## EXERCISE PROMPT
Write out exactly, excluding pictures, the lines from the one containing "L1: 47uH (+3V3, IC1/SW)" through the end of the data, both included.

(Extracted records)
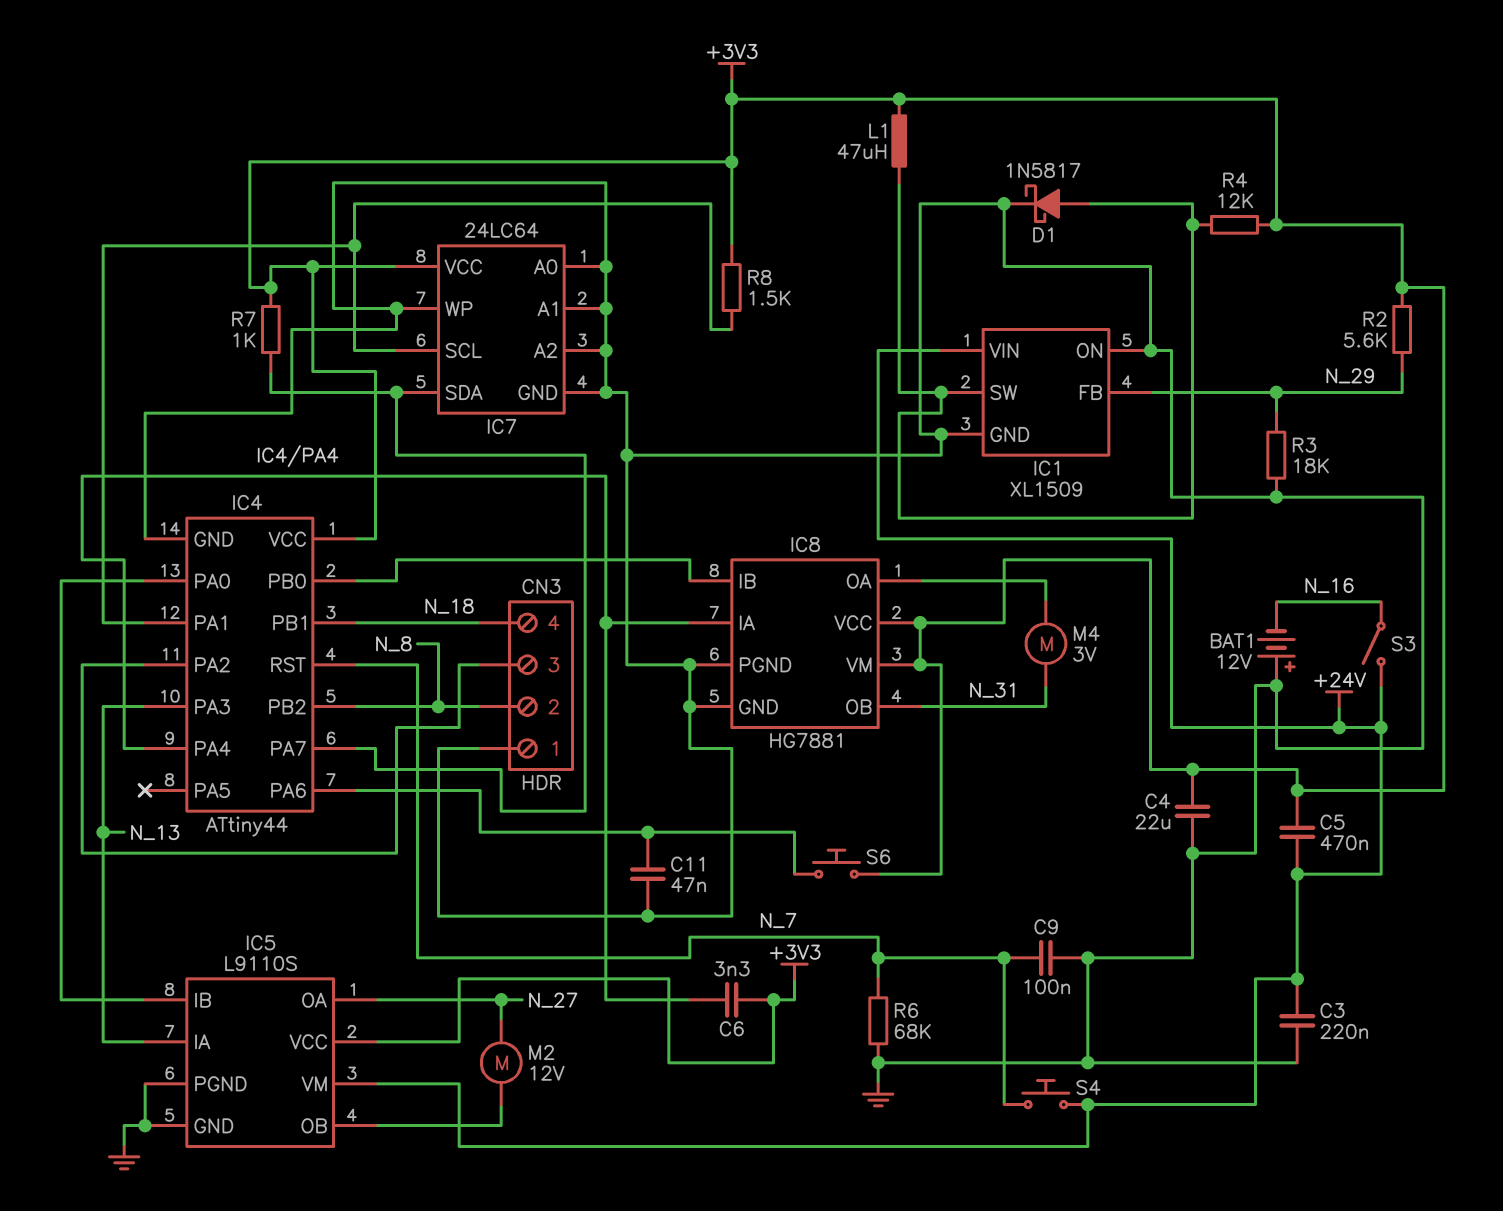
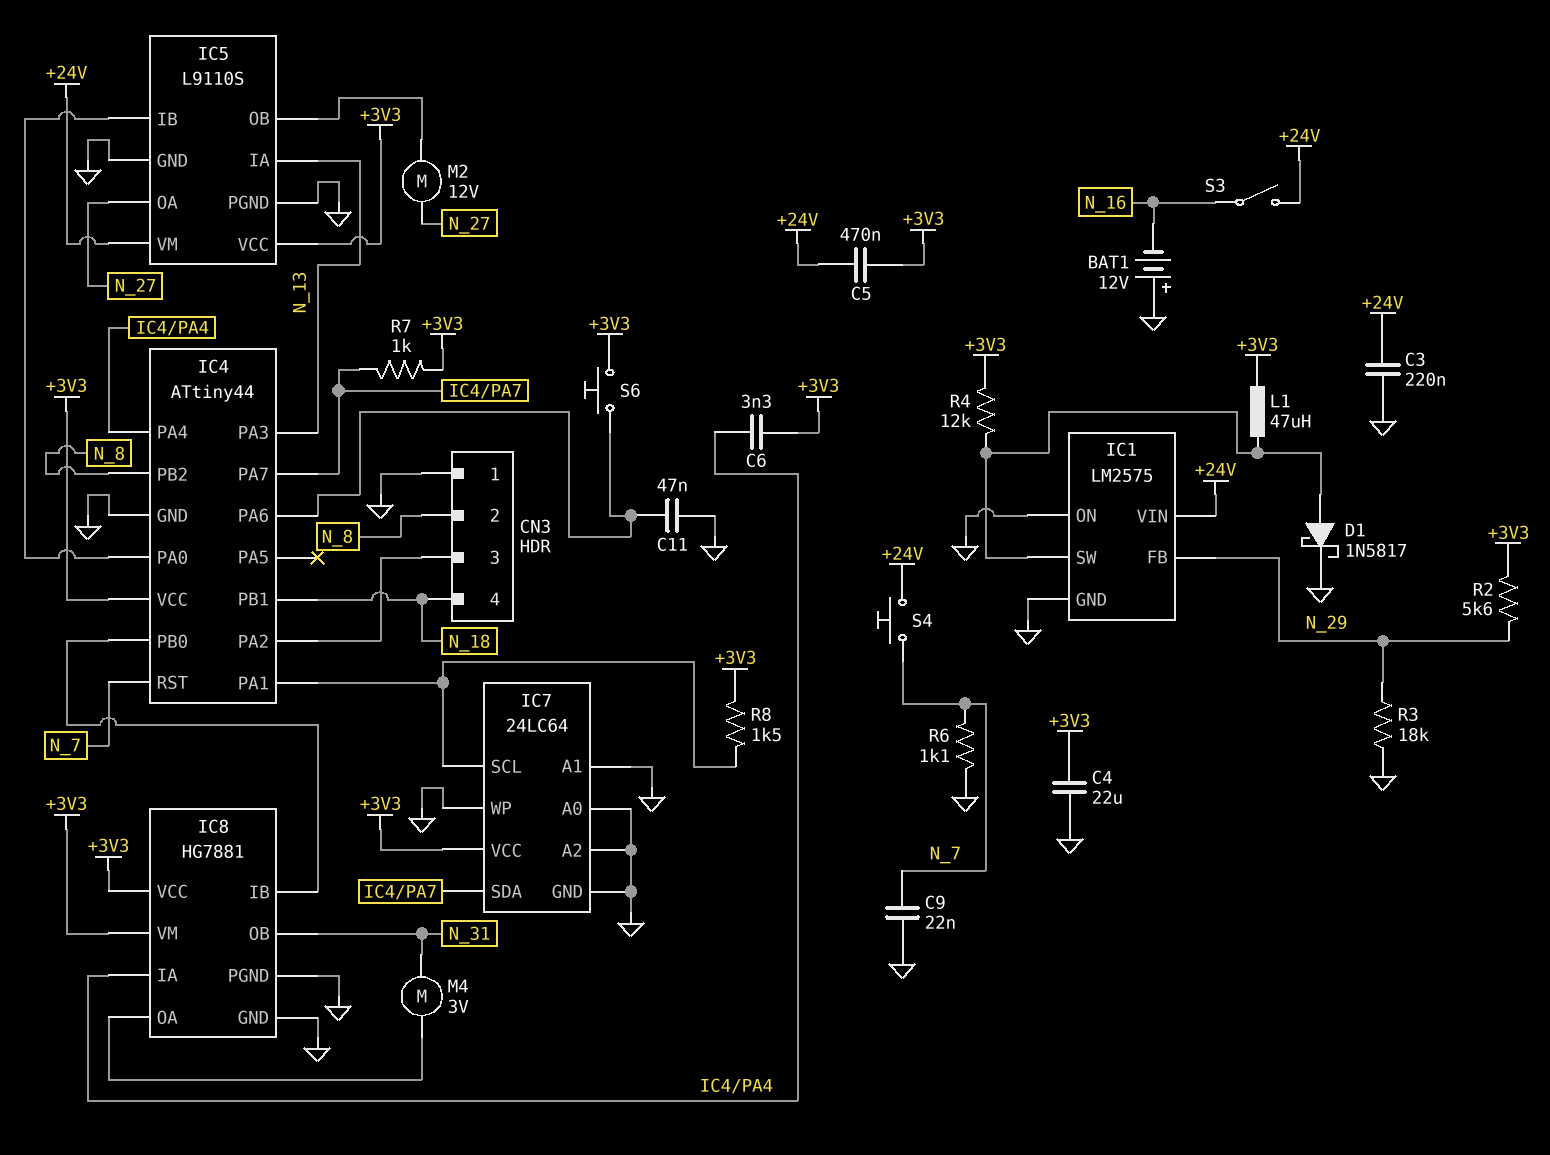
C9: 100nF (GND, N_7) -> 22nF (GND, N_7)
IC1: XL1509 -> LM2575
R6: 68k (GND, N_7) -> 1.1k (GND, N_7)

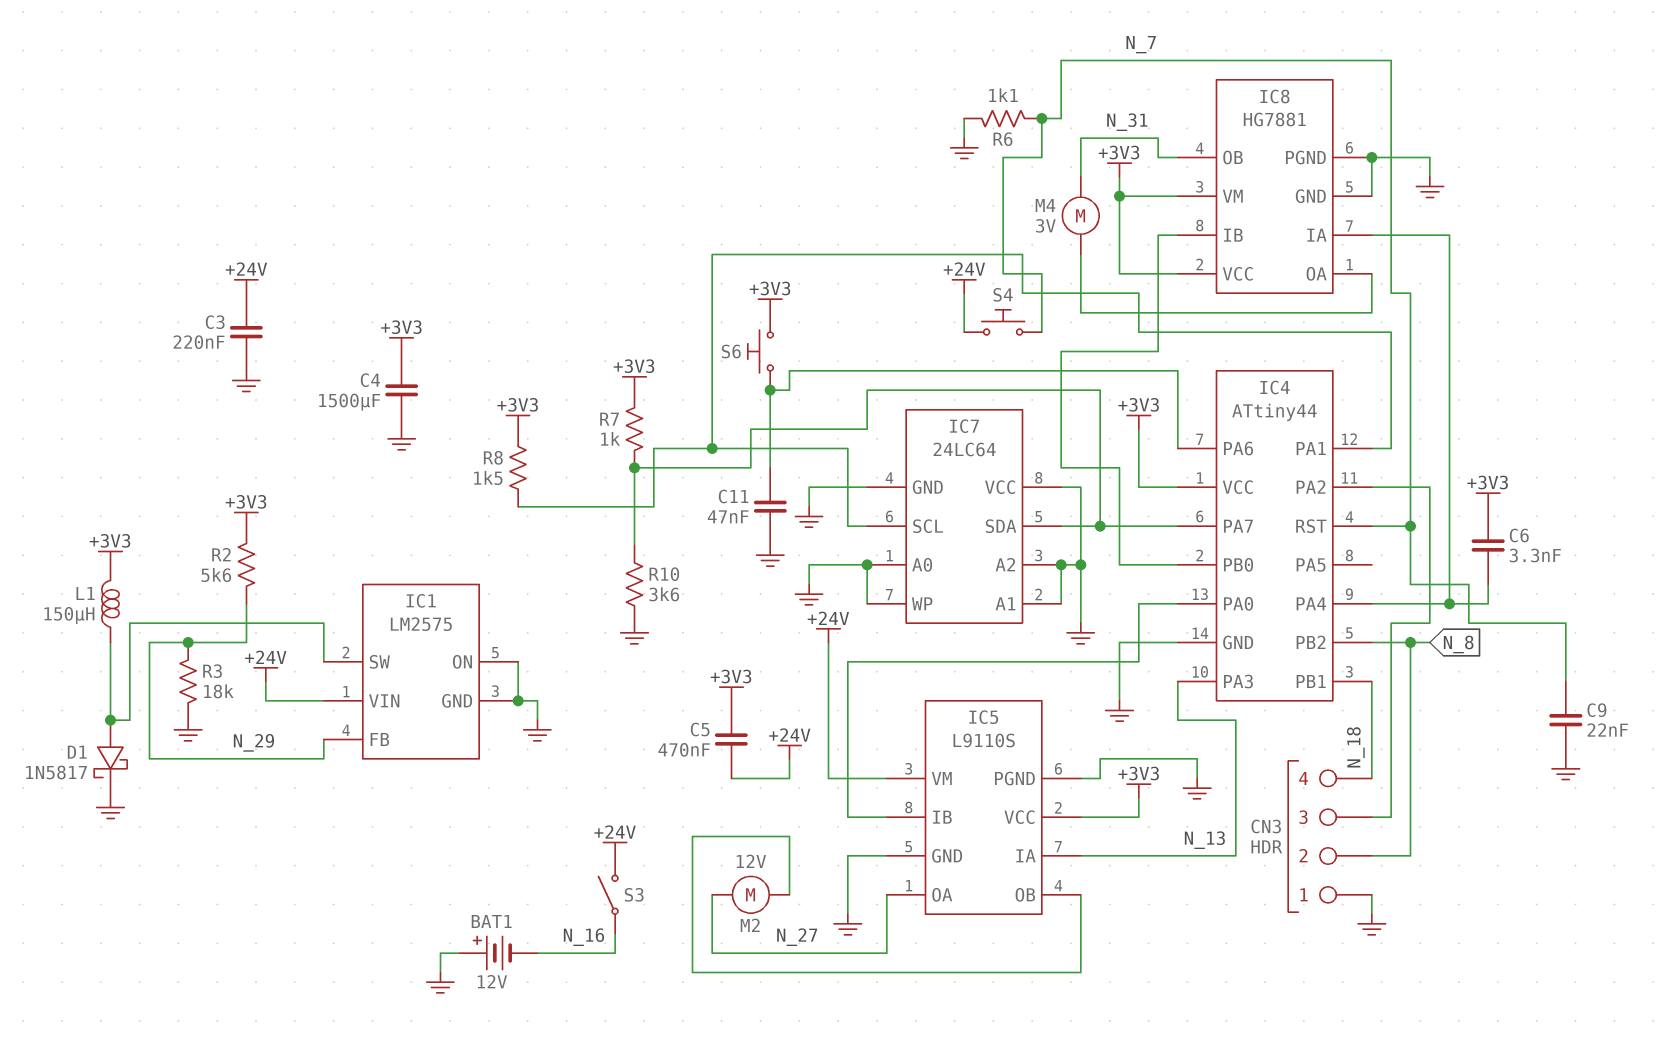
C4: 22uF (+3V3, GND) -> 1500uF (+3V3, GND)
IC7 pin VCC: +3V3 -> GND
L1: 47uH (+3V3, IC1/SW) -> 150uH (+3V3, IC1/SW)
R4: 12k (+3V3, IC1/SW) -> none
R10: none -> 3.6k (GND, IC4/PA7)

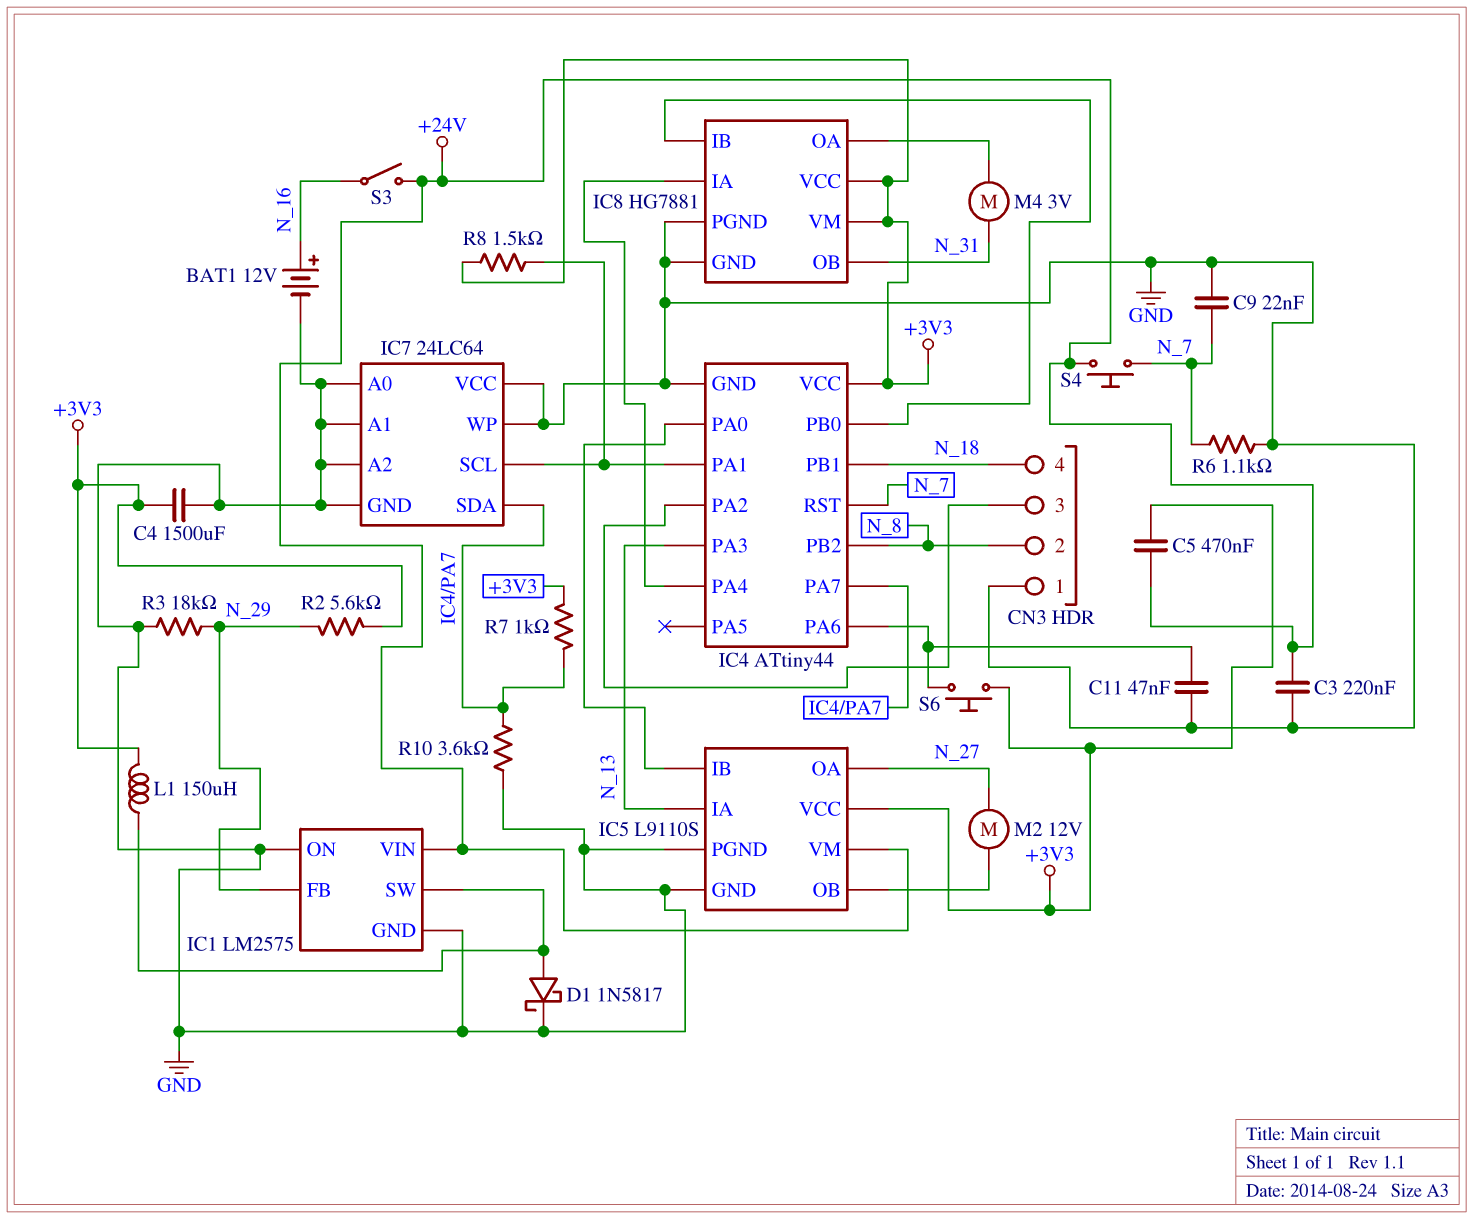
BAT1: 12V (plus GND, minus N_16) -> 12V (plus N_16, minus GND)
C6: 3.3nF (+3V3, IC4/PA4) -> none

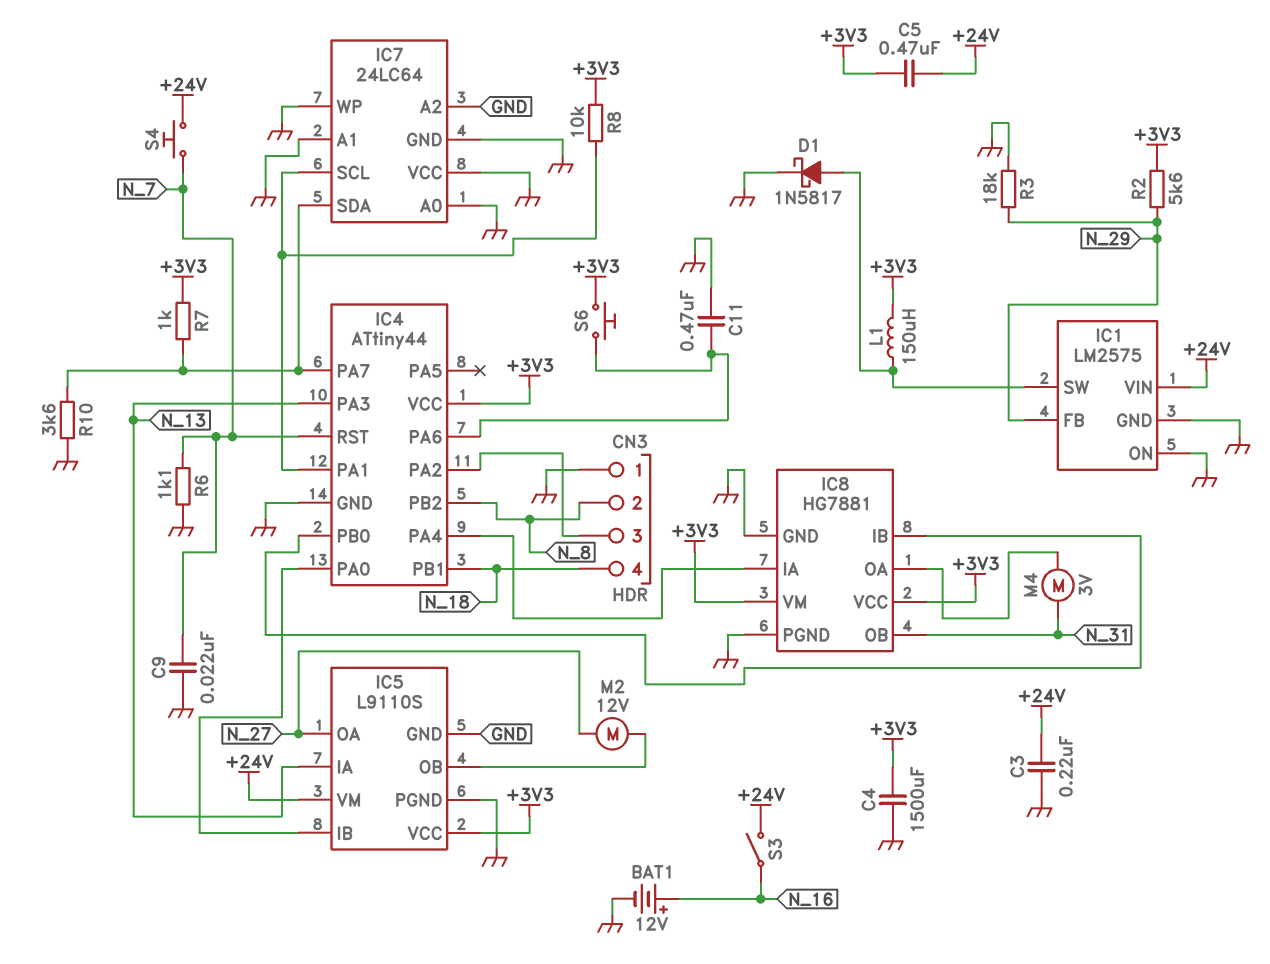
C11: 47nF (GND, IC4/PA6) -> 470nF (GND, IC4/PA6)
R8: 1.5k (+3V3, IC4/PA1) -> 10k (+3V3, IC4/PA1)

## WORKED SOLUTION
L1: 47uH (+3V3, IC1/SW) -> 150uH (+3V3, IC1/SW)
R4: 12k (+3V3, IC1/SW) -> none
R10: none -> 3.6k (GND, IC4/PA7)

BAT1: 12V (plus GND, minus N_16) -> 12V (plus N_16, minus GND)
C6: 3.3nF (+3V3, IC4/PA4) -> none

C11: 47nF (GND, IC4/PA6) -> 470nF (GND, IC4/PA6)
R8: 1.5k (+3V3, IC4/PA1) -> 10k (+3V3, IC4/PA1)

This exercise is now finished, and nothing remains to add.